◆ What you are asked to do ◆
Write out the data that follows exactly, keeping every picture out.

★ ★ ★

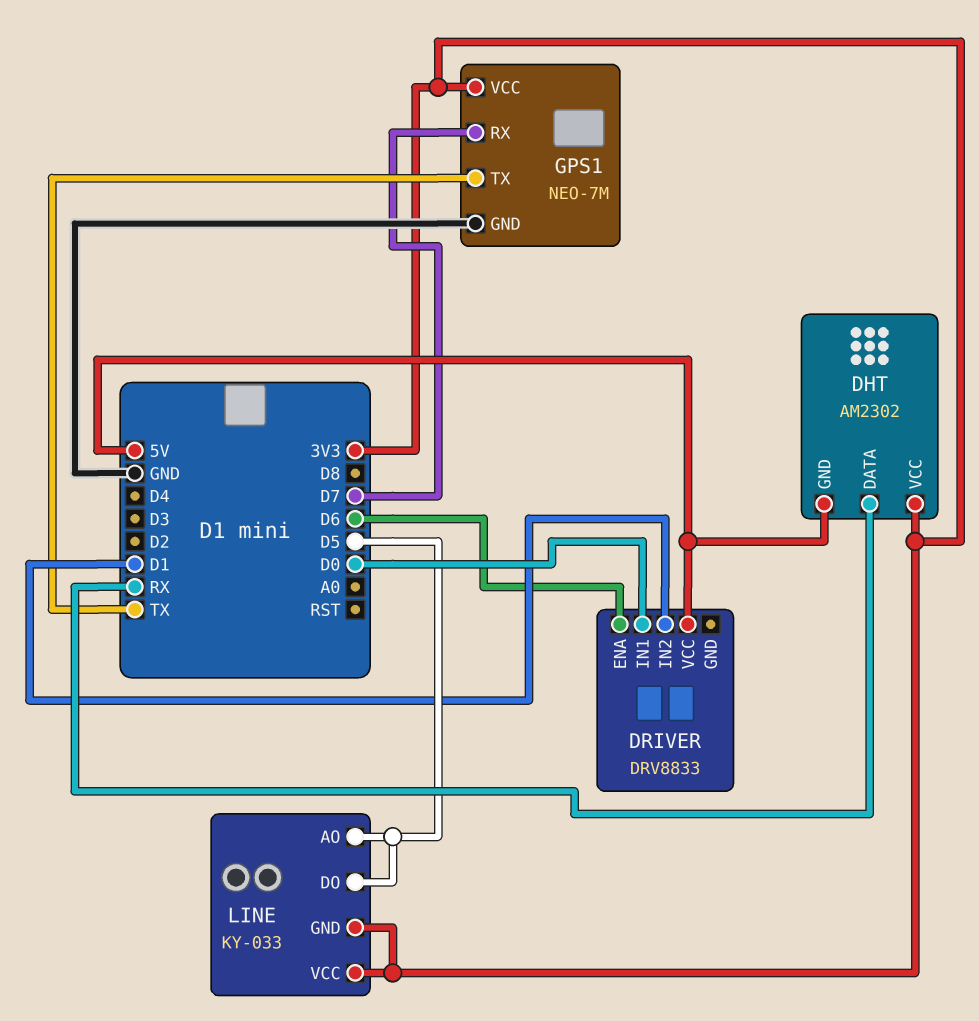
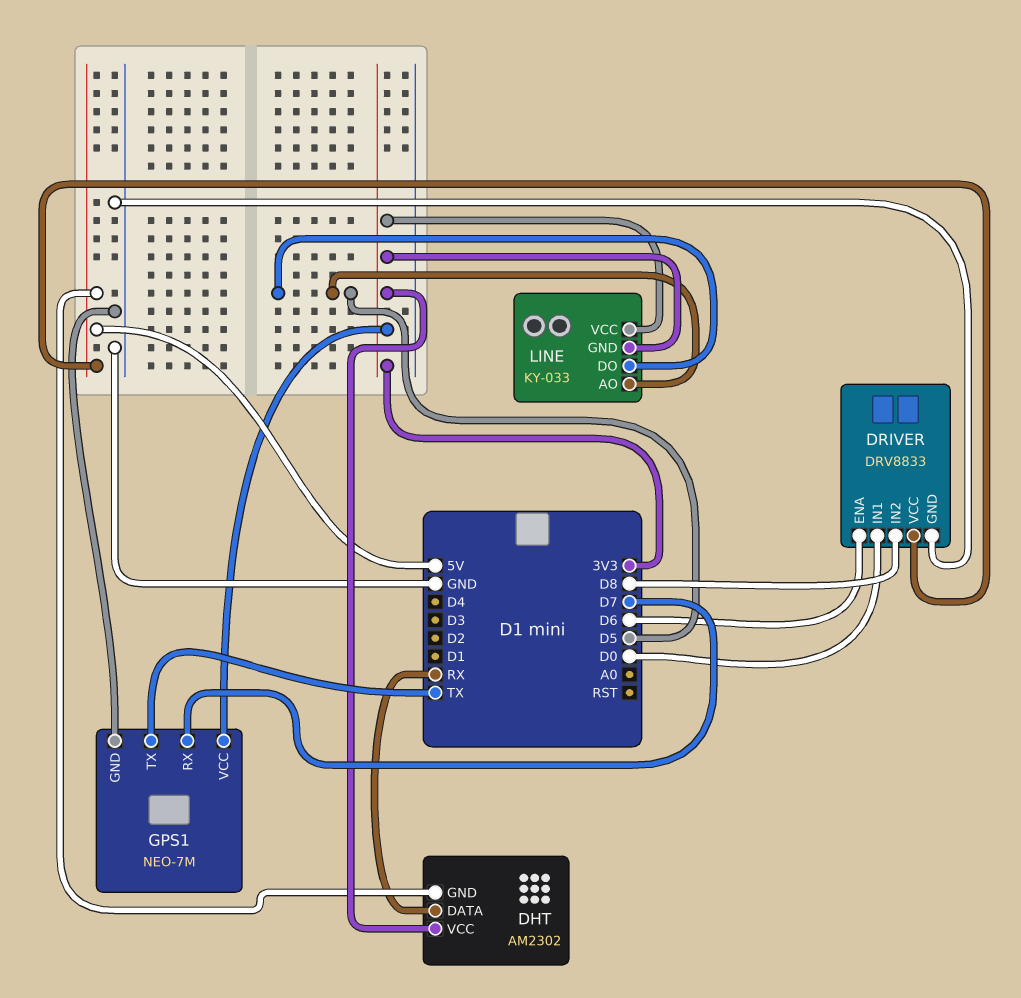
DRIVER pin GND: none -> GND
DRIVER pin IN2: D1 -> D8

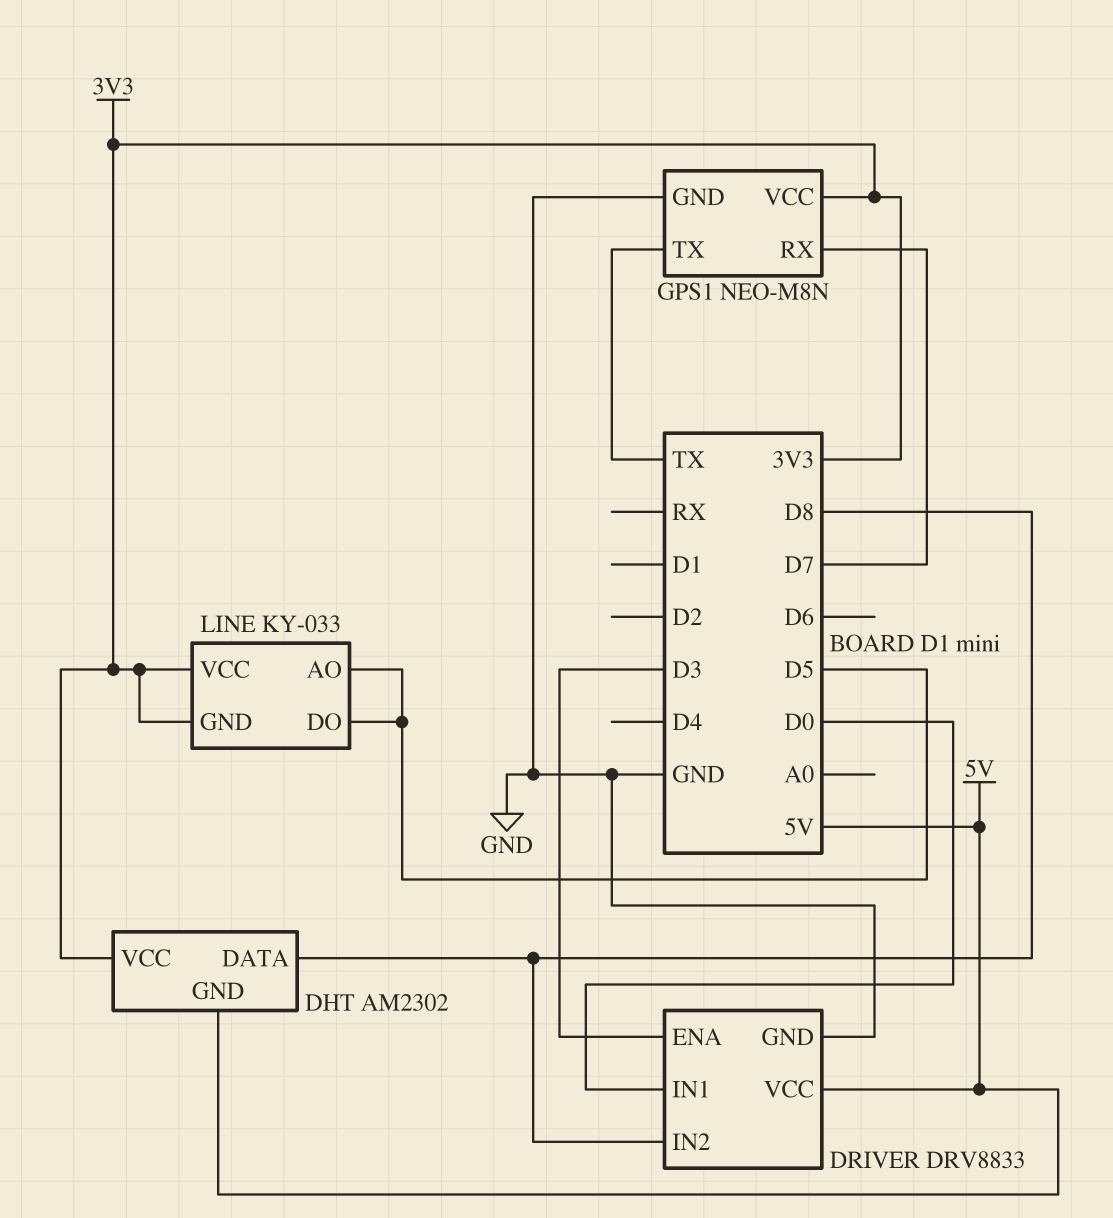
DHT pin DATA: RX -> D8
DRIVER pin ENA: D6 -> D3
GPS1: NEO-7M -> NEO-M8N

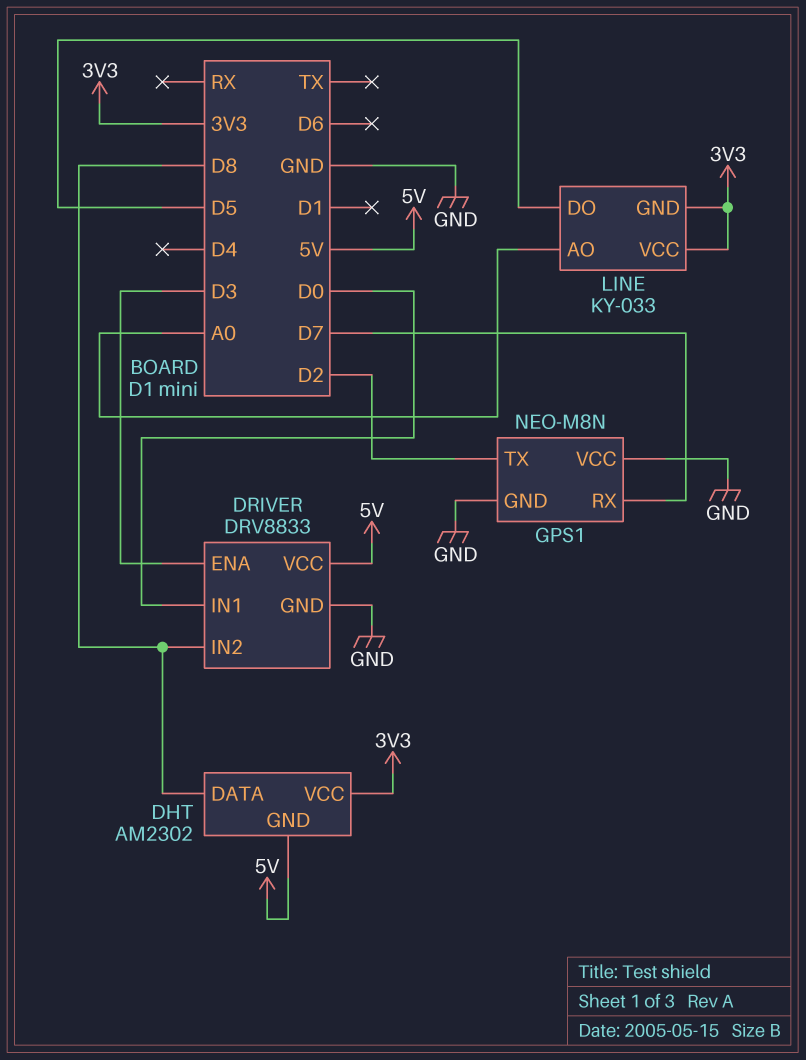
GPS1 pin TX: TX -> D2
GPS1 pin VCC: 3V3 -> GND
LINE pin AO: D5 -> A0

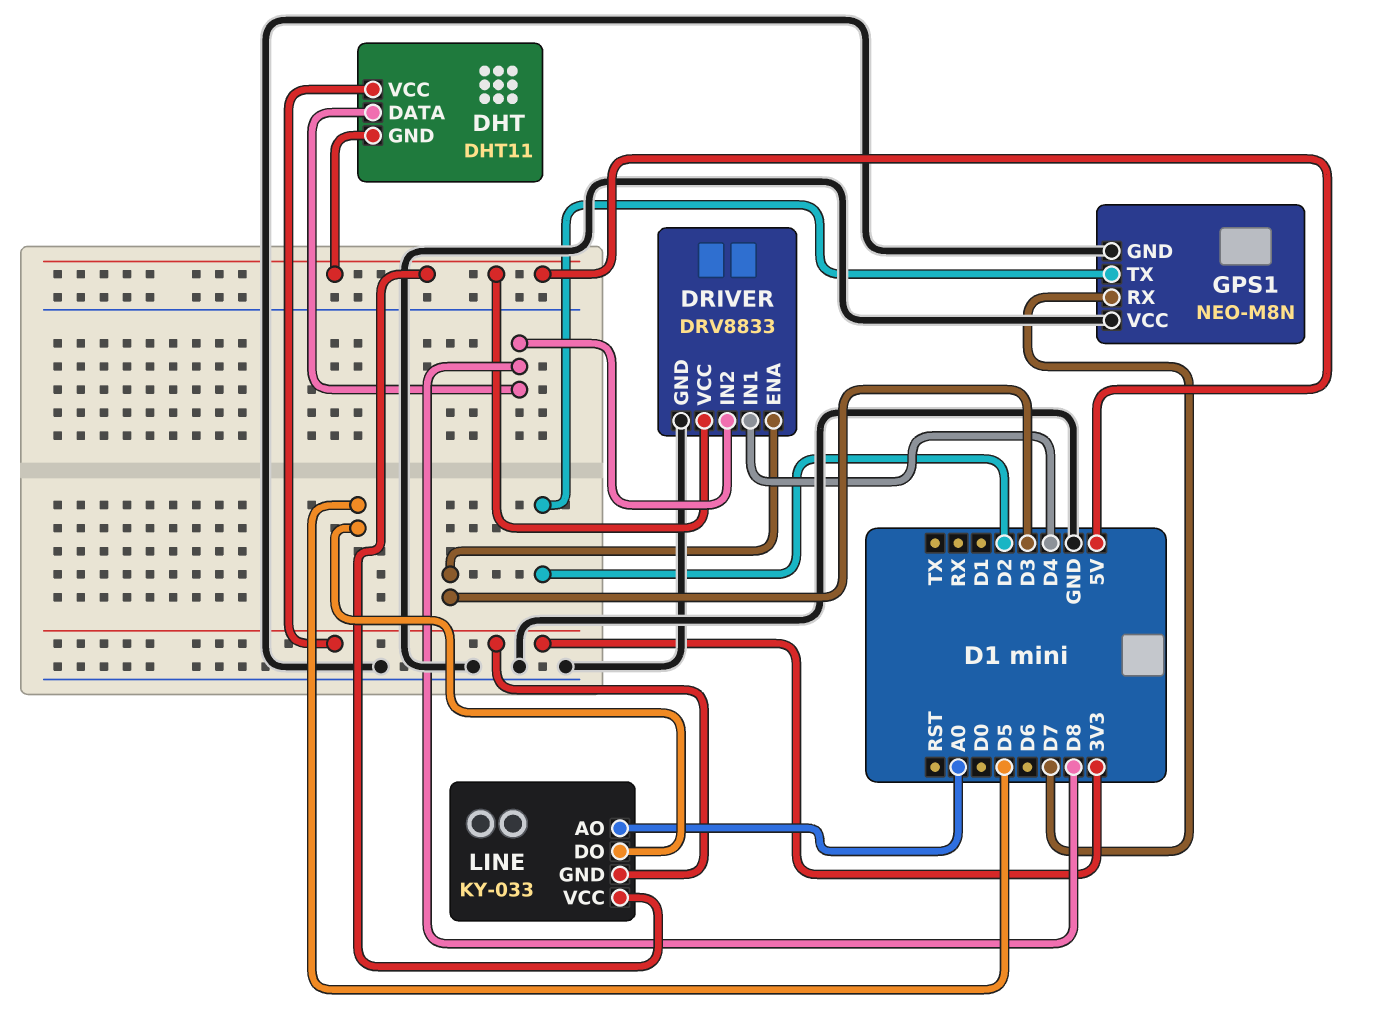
DHT: AM2302 -> DHT11
DRIVER pin IN1: D0 -> D4
LINE pin VCC: 3V3 -> 5V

★ ★ ★

◆ Result of the task ◆
DRIVER pin GND: none -> GND
DRIVER pin IN2: D1 -> D8

DHT pin DATA: RX -> D8
DRIVER pin ENA: D6 -> D3
GPS1: NEO-7M -> NEO-M8N

GPS1 pin TX: TX -> D2
GPS1 pin VCC: 3V3 -> GND
LINE pin AO: D5 -> A0

DHT: AM2302 -> DHT11
DRIVER pin IN1: D0 -> D4
LINE pin VCC: 3V3 -> 5V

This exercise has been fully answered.